Strip out the pictures and transcribe the records that follow exactly.

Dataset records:
--- START ---

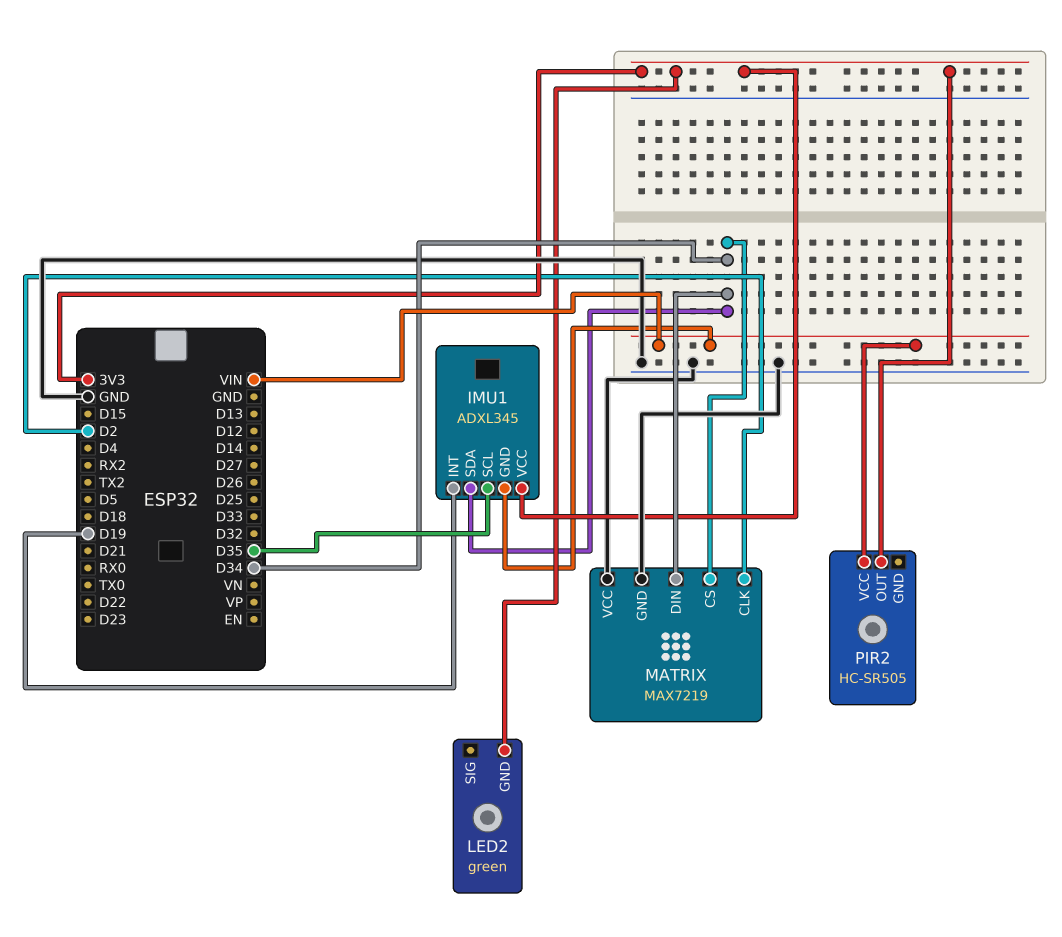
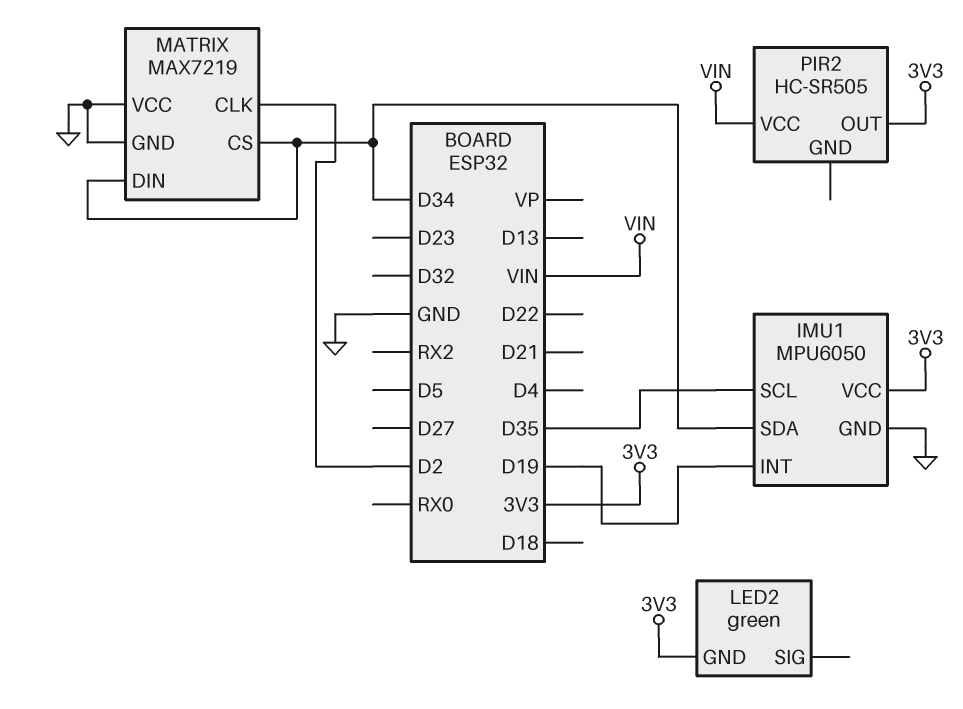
IMU1: ADXL345 -> MPU6050
IMU1 pin GND: VIN -> GND

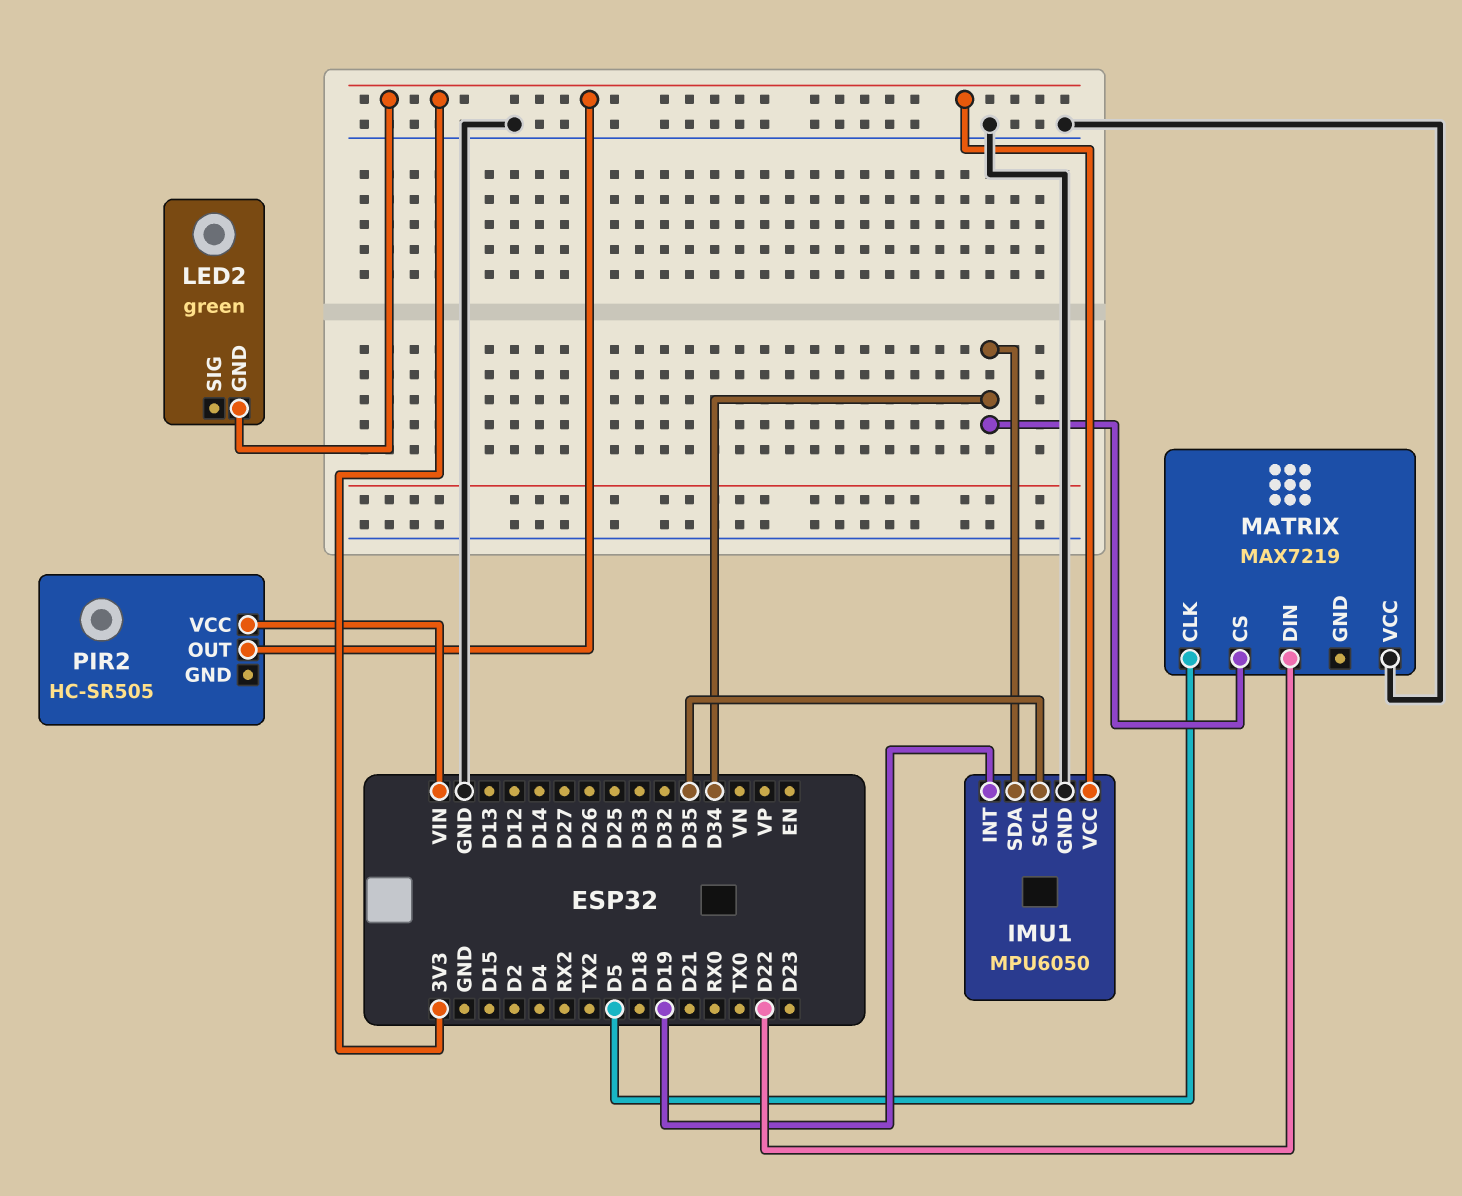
MATRIX pin CLK: D2 -> D5
MATRIX pin DIN: D34 -> D22
MATRIX pin GND: GND -> none

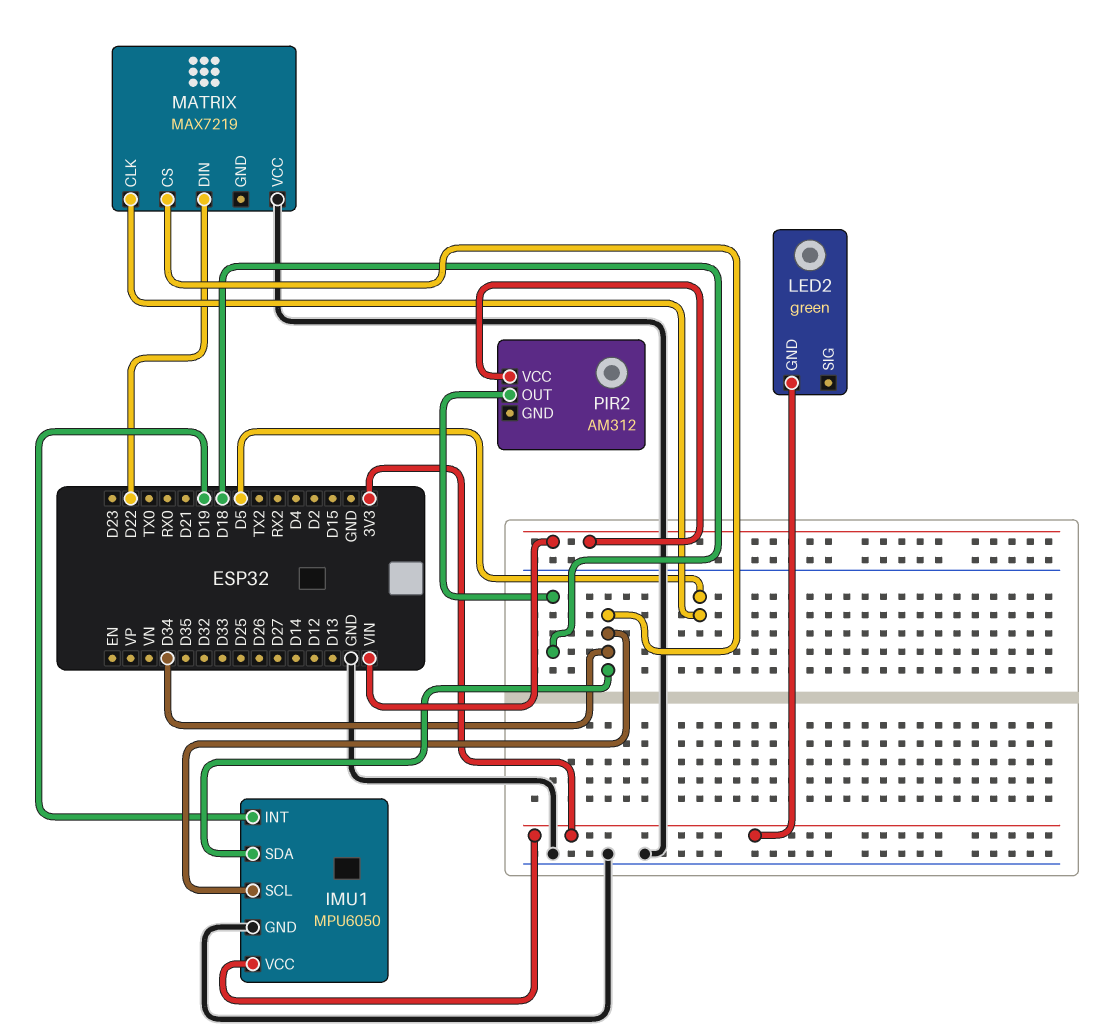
IMU1 pin SCL: D35 -> D34
PIR2: HC-SR505 -> AM312
PIR2 pin OUT: 3V3 -> D18

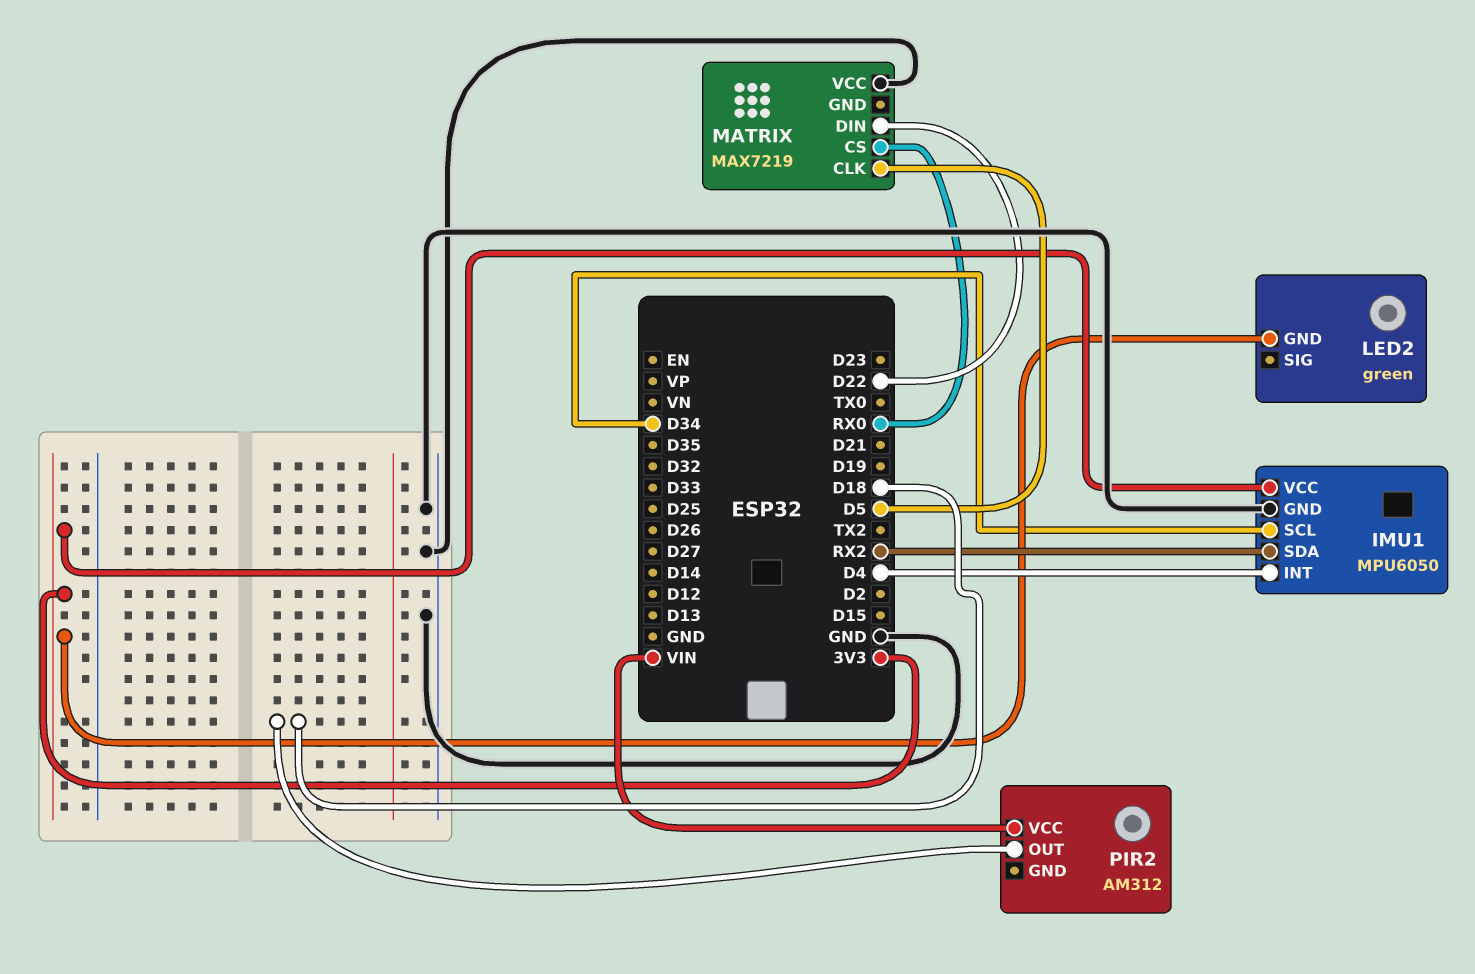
IMU1 pin INT: D19 -> D4
IMU1 pin SDA: D34 -> RX2
MATRIX pin CS: D34 -> RX0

--- END ---

◆ Answer space ◆
IMU1: ADXL345 -> MPU6050
IMU1 pin GND: VIN -> GND

MATRIX pin CLK: D2 -> D5
MATRIX pin DIN: D34 -> D22
MATRIX pin GND: GND -> none

IMU1 pin SCL: D35 -> D34
PIR2: HC-SR505 -> AM312
PIR2 pin OUT: 3V3 -> D18

IMU1 pin INT: D19 -> D4
IMU1 pin SDA: D34 -> RX2
MATRIX pin CS: D34 -> RX0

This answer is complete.